> [Directions] Each record should be given again exactly as it appears, with no image included.

> [Data for processing]
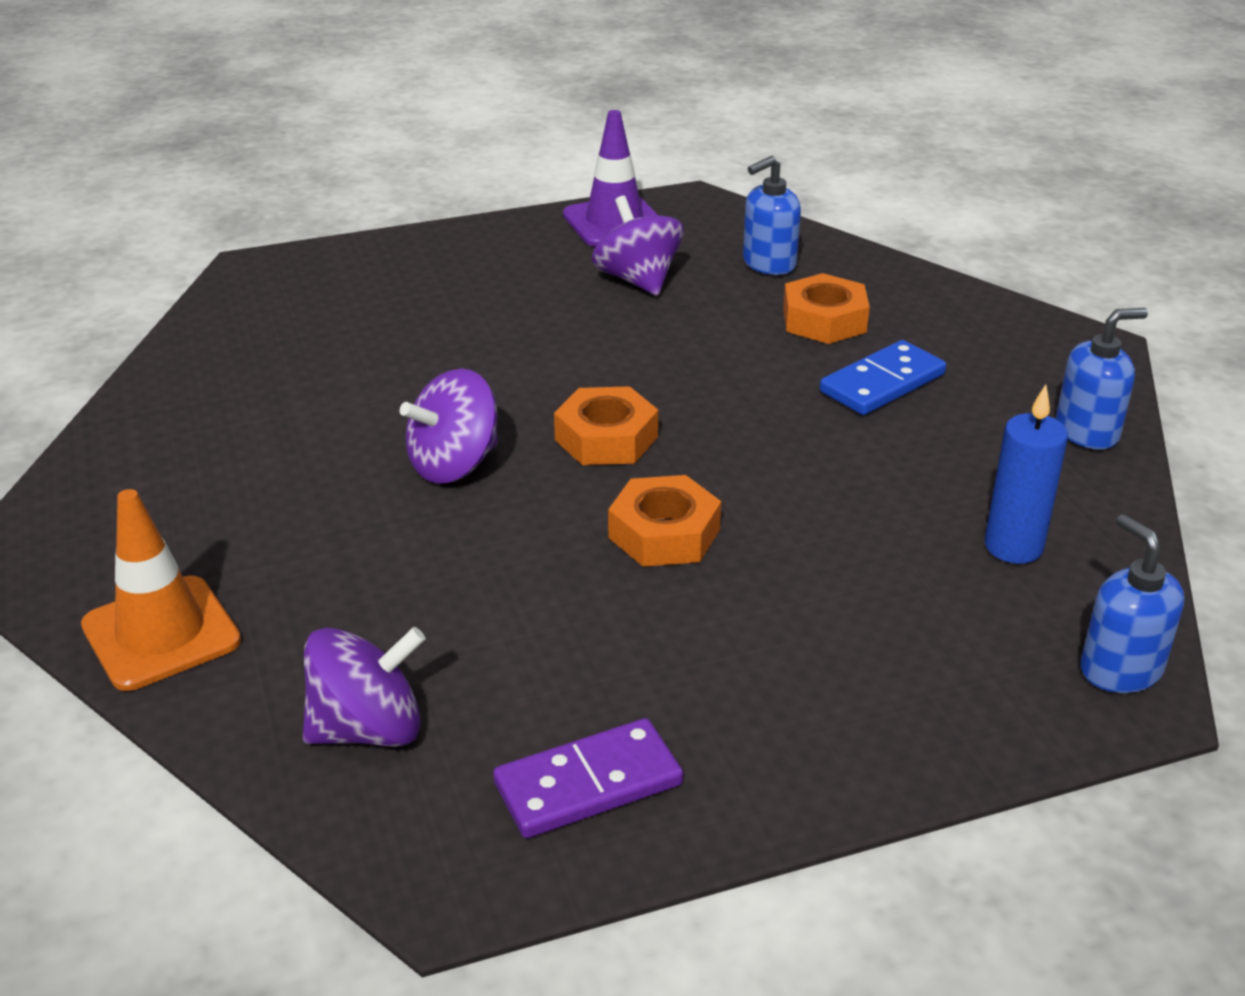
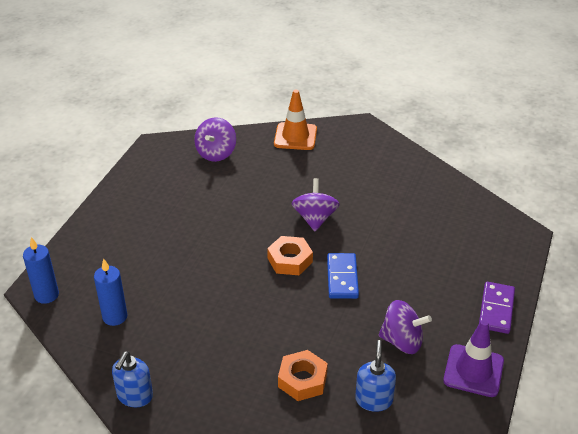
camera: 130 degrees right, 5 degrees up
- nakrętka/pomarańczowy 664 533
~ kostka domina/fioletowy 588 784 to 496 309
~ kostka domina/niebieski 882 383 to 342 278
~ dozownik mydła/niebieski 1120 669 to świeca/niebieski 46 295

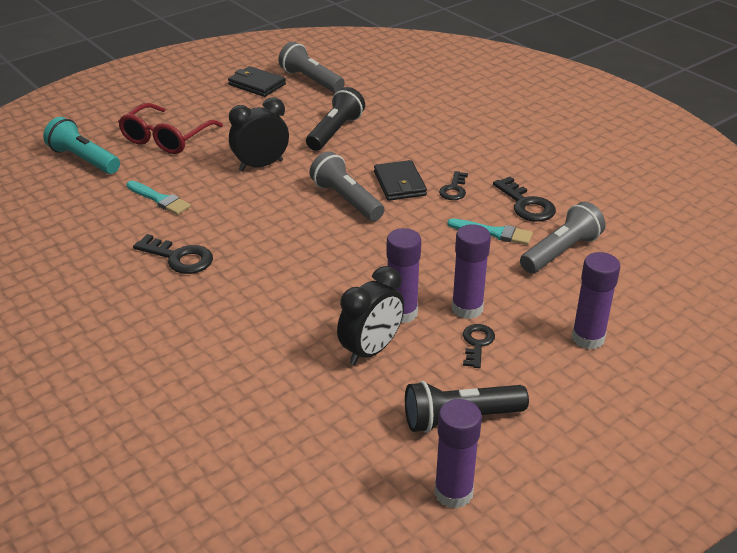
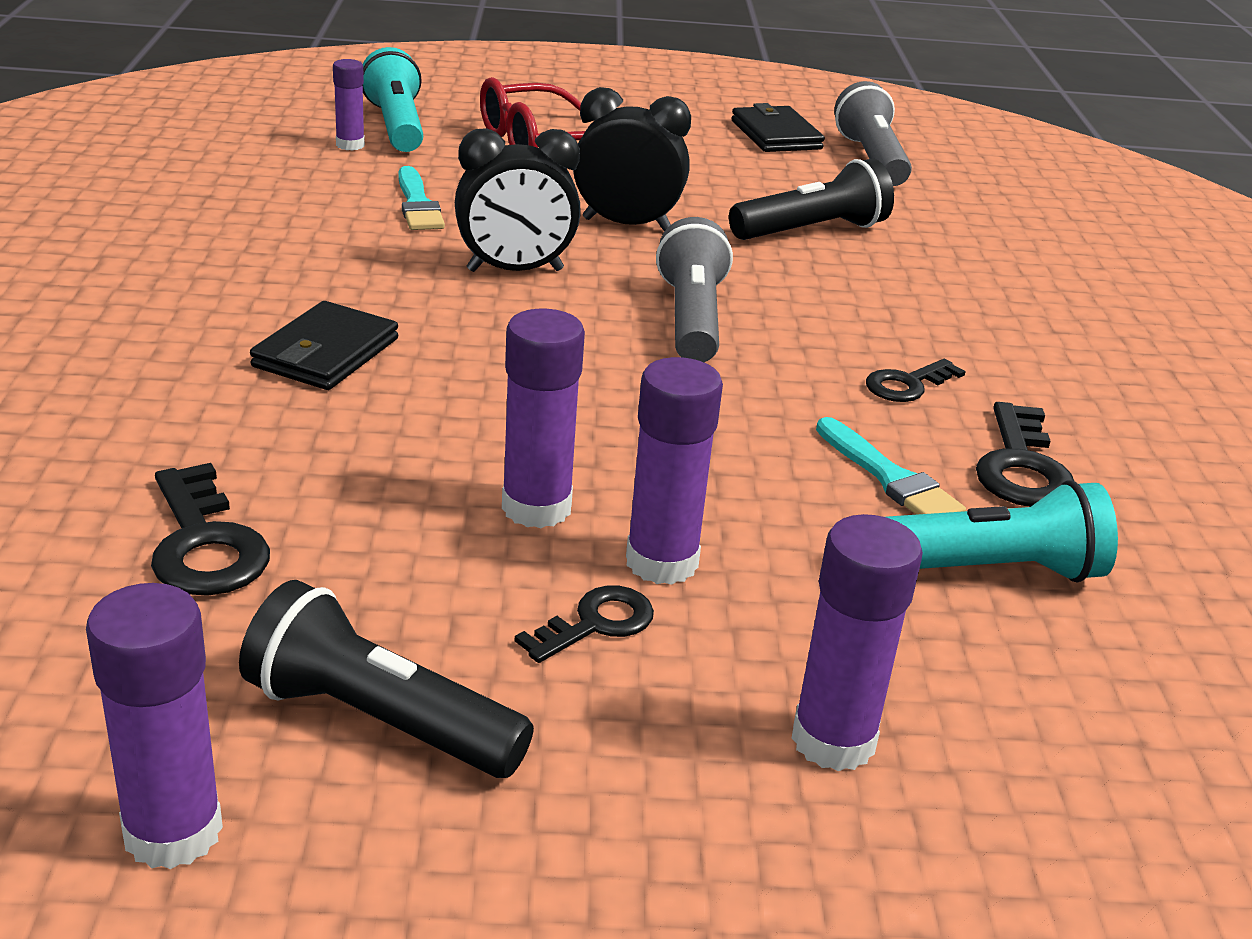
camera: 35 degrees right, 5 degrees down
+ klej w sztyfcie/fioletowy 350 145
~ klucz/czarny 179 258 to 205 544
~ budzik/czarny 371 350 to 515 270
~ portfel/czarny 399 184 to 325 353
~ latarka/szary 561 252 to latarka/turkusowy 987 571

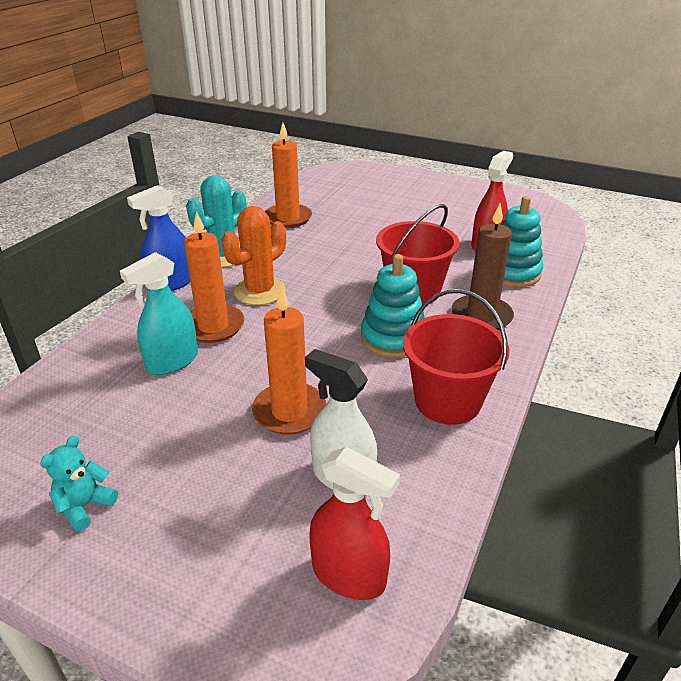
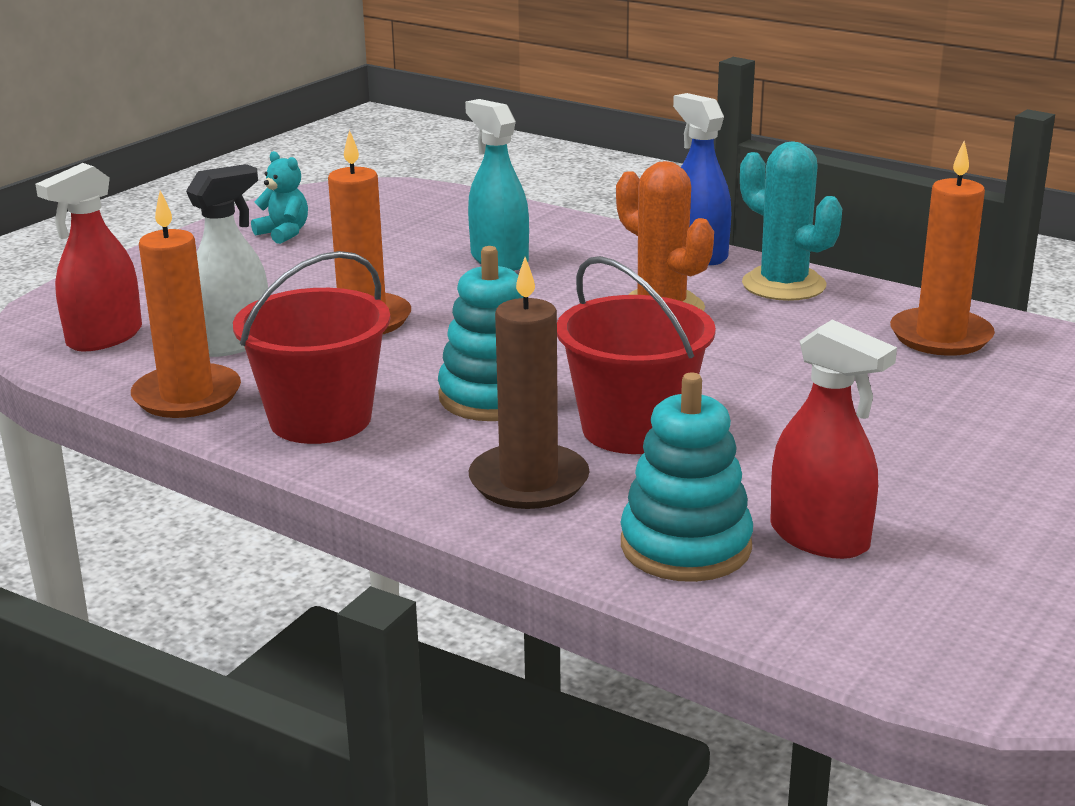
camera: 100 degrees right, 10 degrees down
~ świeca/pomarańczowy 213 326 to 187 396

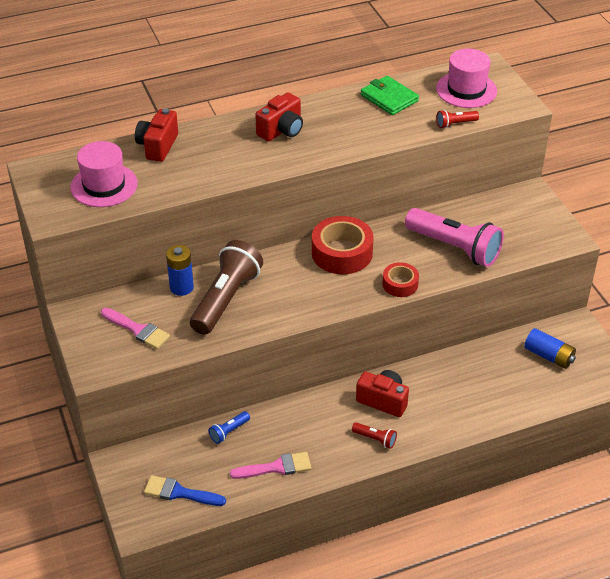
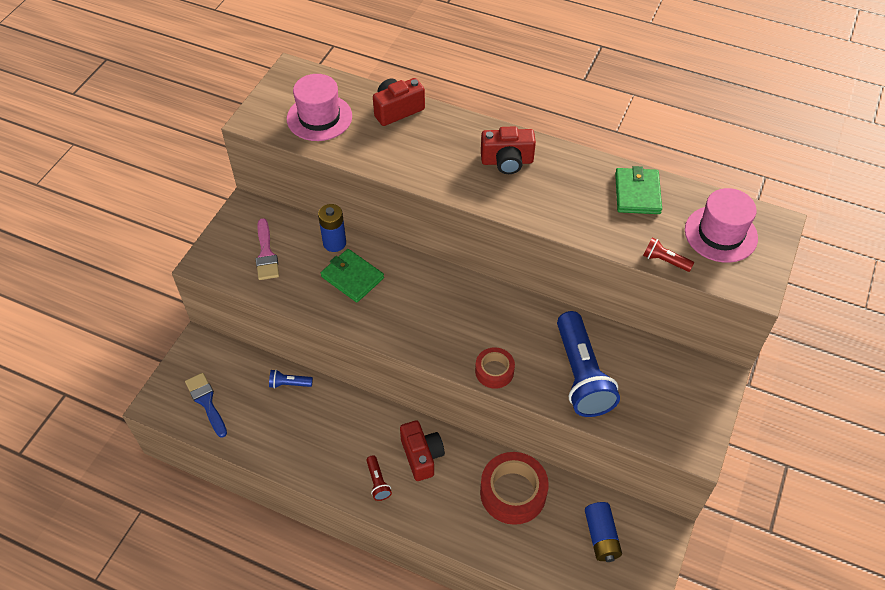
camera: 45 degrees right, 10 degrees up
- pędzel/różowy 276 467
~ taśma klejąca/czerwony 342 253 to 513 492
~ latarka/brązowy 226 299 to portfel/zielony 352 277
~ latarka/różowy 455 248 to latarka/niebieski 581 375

> [Your solution]
camera: 130 degrees right, 5 degrees up
- nakrętka/pomarańczowy 664 533
~ kostka domina/fioletowy 588 784 to 496 309
~ kostka domina/niebieski 882 383 to 342 278
~ dozownik mydła/niebieski 1120 669 to świeca/niebieski 46 295

camera: 35 degrees right, 5 degrees down
+ klej w sztyfcie/fioletowy 350 145
~ klucz/czarny 179 258 to 205 544
~ budzik/czarny 371 350 to 515 270
~ portfel/czarny 399 184 to 325 353
~ latarka/szary 561 252 to latarka/turkusowy 987 571

camera: 100 degrees right, 10 degrees down
~ świeca/pomarańczowy 213 326 to 187 396

camera: 45 degrees right, 10 degrees up
- pędzel/różowy 276 467
~ taśma klejąca/czerwony 342 253 to 513 492
~ latarka/brązowy 226 299 to portfel/zielony 352 277
~ latarka/różowy 455 248 to latarka/niebieski 581 375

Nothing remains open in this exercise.